> _Problem requirements_
Your task is to repeat the data exactly, every line of it.
--------
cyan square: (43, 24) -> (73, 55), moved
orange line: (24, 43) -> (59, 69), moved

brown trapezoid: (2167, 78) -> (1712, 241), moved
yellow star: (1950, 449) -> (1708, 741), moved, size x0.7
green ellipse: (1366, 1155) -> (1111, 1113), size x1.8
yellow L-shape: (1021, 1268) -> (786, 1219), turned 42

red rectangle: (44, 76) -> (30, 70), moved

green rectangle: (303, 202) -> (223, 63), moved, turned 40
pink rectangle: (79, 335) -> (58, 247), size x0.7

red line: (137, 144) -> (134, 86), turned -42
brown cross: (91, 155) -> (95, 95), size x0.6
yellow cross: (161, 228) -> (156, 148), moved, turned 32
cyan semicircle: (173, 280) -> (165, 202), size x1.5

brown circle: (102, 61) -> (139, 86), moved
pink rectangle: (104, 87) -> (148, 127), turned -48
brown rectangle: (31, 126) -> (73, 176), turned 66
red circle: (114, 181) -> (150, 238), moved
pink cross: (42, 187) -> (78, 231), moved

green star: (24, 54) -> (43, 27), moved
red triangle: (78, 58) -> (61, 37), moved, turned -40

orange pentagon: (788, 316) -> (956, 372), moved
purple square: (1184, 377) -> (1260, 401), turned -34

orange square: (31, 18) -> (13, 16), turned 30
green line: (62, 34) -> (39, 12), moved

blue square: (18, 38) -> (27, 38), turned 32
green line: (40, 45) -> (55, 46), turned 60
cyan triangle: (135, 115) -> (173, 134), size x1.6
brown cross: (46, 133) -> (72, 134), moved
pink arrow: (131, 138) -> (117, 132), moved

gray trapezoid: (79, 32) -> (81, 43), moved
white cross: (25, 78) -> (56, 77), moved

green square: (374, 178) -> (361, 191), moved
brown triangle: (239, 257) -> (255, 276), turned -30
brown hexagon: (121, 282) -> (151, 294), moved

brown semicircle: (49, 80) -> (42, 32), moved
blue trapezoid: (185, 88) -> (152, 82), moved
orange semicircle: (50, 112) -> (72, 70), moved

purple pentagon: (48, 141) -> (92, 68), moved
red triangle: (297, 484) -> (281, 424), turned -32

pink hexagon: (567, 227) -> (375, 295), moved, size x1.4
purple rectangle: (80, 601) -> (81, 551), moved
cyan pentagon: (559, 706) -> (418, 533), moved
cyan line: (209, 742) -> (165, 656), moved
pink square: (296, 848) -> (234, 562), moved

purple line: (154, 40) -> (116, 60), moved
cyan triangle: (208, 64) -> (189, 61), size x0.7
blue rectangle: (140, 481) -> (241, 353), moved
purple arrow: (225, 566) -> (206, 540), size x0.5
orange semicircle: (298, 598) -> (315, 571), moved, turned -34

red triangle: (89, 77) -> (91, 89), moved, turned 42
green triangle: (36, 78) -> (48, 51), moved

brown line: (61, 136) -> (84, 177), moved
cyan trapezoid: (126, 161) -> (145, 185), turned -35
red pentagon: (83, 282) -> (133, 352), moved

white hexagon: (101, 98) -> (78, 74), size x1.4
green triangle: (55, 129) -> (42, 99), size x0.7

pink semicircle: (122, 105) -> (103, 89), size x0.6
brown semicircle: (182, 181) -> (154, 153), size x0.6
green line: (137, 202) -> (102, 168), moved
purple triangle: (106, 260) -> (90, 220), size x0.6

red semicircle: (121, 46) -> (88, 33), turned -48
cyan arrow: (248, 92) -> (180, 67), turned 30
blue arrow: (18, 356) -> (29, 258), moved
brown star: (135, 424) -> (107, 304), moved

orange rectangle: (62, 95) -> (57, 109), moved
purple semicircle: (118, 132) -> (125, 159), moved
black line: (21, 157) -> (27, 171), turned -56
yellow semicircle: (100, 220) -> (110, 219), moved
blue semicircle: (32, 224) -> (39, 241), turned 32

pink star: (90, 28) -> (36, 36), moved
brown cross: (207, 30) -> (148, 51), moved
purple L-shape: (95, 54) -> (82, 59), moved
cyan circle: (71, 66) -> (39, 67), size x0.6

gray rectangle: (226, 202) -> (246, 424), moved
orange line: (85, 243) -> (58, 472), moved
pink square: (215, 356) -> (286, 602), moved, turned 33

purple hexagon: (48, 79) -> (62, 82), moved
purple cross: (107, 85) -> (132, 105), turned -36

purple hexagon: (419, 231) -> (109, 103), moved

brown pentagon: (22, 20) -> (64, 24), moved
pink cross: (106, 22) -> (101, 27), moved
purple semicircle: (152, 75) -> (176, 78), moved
--------
> _Solution for this task_
cyan square: (43, 24) -> (73, 55), moved
orange line: (24, 43) -> (59, 69), moved

brown trapezoid: (2167, 78) -> (1712, 241), moved
yellow star: (1950, 449) -> (1708, 741), moved, size x0.7
green ellipse: (1366, 1155) -> (1111, 1113), size x1.8
yellow L-shape: (1021, 1268) -> (786, 1219), turned 42

red rectangle: (44, 76) -> (30, 70), moved

green rectangle: (303, 202) -> (223, 63), moved, turned 40
pink rectangle: (79, 335) -> (58, 247), size x0.7

red line: (137, 144) -> (134, 86), turned -42
brown cross: (91, 155) -> (95, 95), size x0.6
yellow cross: (161, 228) -> (156, 148), moved, turned 32
cyan semicircle: (173, 280) -> (165, 202), size x1.5

brown circle: (102, 61) -> (139, 86), moved
pink rectangle: (104, 87) -> (148, 127), turned -48
brown rectangle: (31, 126) -> (73, 176), turned 66
red circle: (114, 181) -> (150, 238), moved
pink cross: (42, 187) -> (78, 231), moved

green star: (24, 54) -> (43, 27), moved
red triangle: (78, 58) -> (61, 37), moved, turned -40

orange pentagon: (788, 316) -> (956, 372), moved
purple square: (1184, 377) -> (1260, 401), turned -34

orange square: (31, 18) -> (13, 16), turned 30
green line: (62, 34) -> (39, 12), moved

blue square: (18, 38) -> (27, 38), turned 32
green line: (40, 45) -> (55, 46), turned 60
cyan triangle: (135, 115) -> (173, 134), size x1.6
brown cross: (46, 133) -> (72, 134), moved
pink arrow: (131, 138) -> (117, 132), moved

gray trapezoid: (79, 32) -> (81, 43), moved
white cross: (25, 78) -> (56, 77), moved

green square: (374, 178) -> (361, 191), moved
brown triangle: (239, 257) -> (255, 276), turned -30
brown hexagon: (121, 282) -> (151, 294), moved

brown semicircle: (49, 80) -> (42, 32), moved
blue trapezoid: (185, 88) -> (152, 82), moved
orange semicircle: (50, 112) -> (72, 70), moved

purple pentagon: (48, 141) -> (92, 68), moved
red triangle: (297, 484) -> (281, 424), turned -32

pink hexagon: (567, 227) -> (375, 295), moved, size x1.4
purple rectangle: (80, 601) -> (81, 551), moved
cyan pentagon: (559, 706) -> (418, 533), moved
cyan line: (209, 742) -> (165, 656), moved
pink square: (296, 848) -> (234, 562), moved

purple line: (154, 40) -> (116, 60), moved
cyan triangle: (208, 64) -> (189, 61), size x0.7
blue rectangle: (140, 481) -> (241, 353), moved
purple arrow: (225, 566) -> (206, 540), size x0.5
orange semicircle: (298, 598) -> (315, 571), moved, turned -34

red triangle: (89, 77) -> (91, 89), moved, turned 42
green triangle: (36, 78) -> (48, 51), moved

brown line: (61, 136) -> (84, 177), moved
cyan trapezoid: (126, 161) -> (145, 185), turned -35
red pentagon: (83, 282) -> (133, 352), moved

white hexagon: (101, 98) -> (78, 74), size x1.4
green triangle: (55, 129) -> (42, 99), size x0.7

pink semicircle: (122, 105) -> (103, 89), size x0.6
brown semicircle: (182, 181) -> (154, 153), size x0.6
green line: (137, 202) -> (102, 168), moved
purple triangle: (106, 260) -> (90, 220), size x0.6

red semicircle: (121, 46) -> (88, 33), turned -48
cyan arrow: (248, 92) -> (180, 67), turned 30
blue arrow: (18, 356) -> (29, 258), moved
brown star: (135, 424) -> (107, 304), moved

orange rectangle: (62, 95) -> (57, 109), moved
purple semicircle: (118, 132) -> (125, 159), moved
black line: (21, 157) -> (27, 171), turned -56
yellow semicircle: (100, 220) -> (110, 219), moved
blue semicircle: (32, 224) -> (39, 241), turned 32

pink star: (90, 28) -> (36, 36), moved
brown cross: (207, 30) -> (148, 51), moved
purple L-shape: (95, 54) -> (82, 59), moved
cyan circle: (71, 66) -> (39, 67), size x0.6

gray rectangle: (226, 202) -> (246, 424), moved
orange line: (85, 243) -> (58, 472), moved
pink square: (215, 356) -> (286, 602), moved, turned 33

purple hexagon: (48, 79) -> (62, 82), moved
purple cross: (107, 85) -> (132, 105), turned -36

purple hexagon: (419, 231) -> (109, 103), moved

brown pentagon: (22, 20) -> (64, 24), moved
pink cross: (106, 22) -> (101, 27), moved
purple semicircle: (152, 75) -> (176, 78), moved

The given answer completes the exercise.